Records excerpted from a collection:
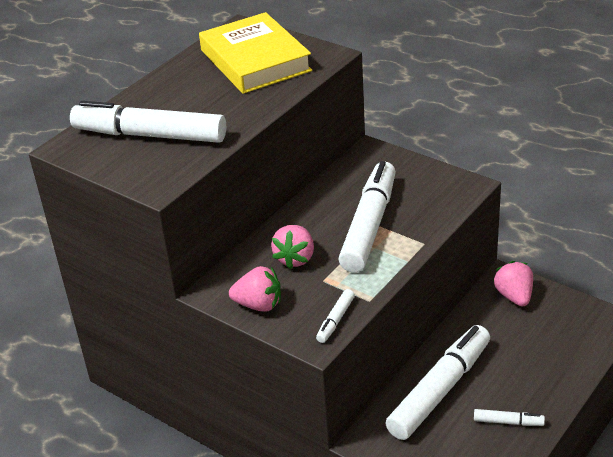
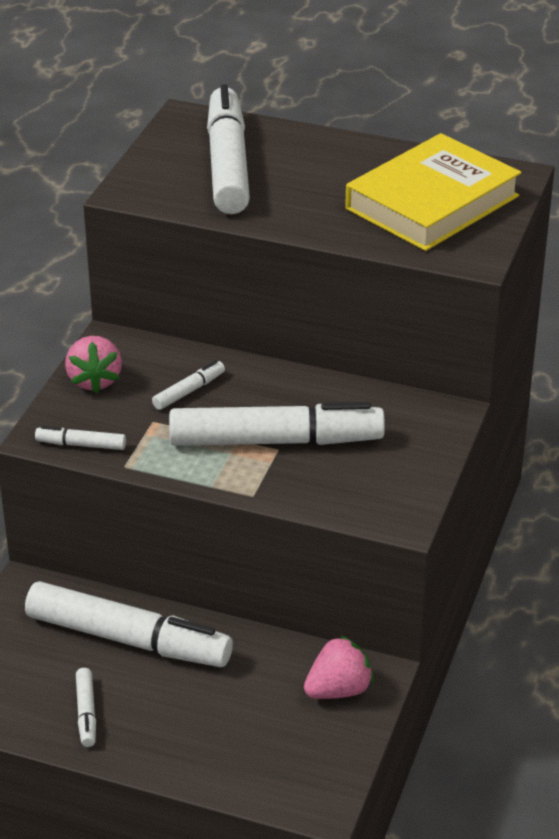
camera: 70 degrees right, 0 degrees up
(295, 258) = (188, 391): pink strawberry -> white marker

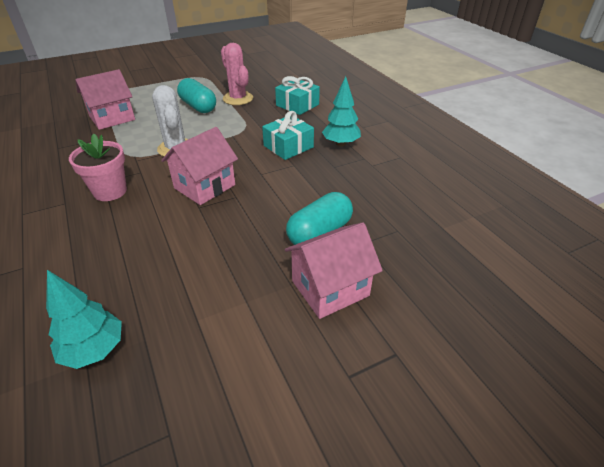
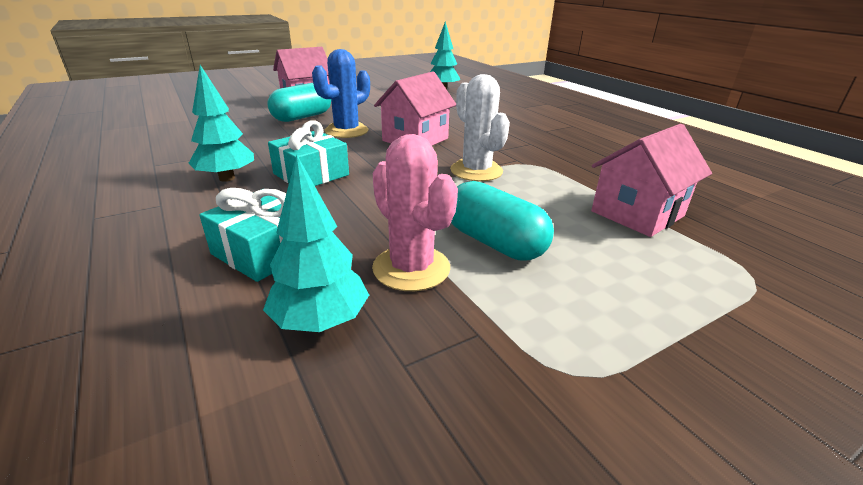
camera: 175 degrees right, 10 degrees down
(110, 191) = (512, 136): pink flower pot -> none
(267, 201) = (346, 131): none -> blue cactus
(270, 86) = (321, 321): none -> turquoise tree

**ASSIGNMENT**
All that belongs in the answer is the lines from the line with "(295, 258) = (188, 391): pink" through the closing line of the entries, inclusive, transcribed exactly and free of pictures.

**EXERCISE OUTPUT**
(295, 258) = (188, 391): pink strawberry -> white marker

camera: 175 degrees right, 10 degrees down
(110, 191) = (512, 136): pink flower pot -> none
(267, 201) = (346, 131): none -> blue cactus
(270, 86) = (321, 321): none -> turquoise tree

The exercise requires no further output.